[Source records]
================================

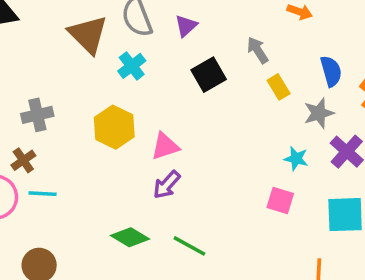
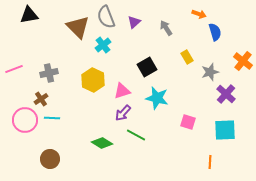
gray arrow: (258, 50) -> (166, 28), moved
blue semicircle: (331, 71) -> (215, 32), moved
black square: (209, 75) -> (147, 67), moved
cyan star: (296, 159) -> (157, 98), moved, size x1.6
green line: (189, 246) -> (136, 135), moved

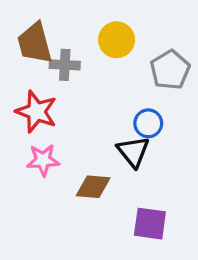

================================

▸ **What this task involves**
Would you return all of the entries unchanged while omitting the images?

▸ **Task output**
gray arrow: (258, 50) -> (166, 28), moved
blue semicircle: (331, 71) -> (215, 32), moved
black square: (209, 75) -> (147, 67), moved
cyan star: (296, 159) -> (157, 98), moved, size x1.6
green line: (189, 246) -> (136, 135), moved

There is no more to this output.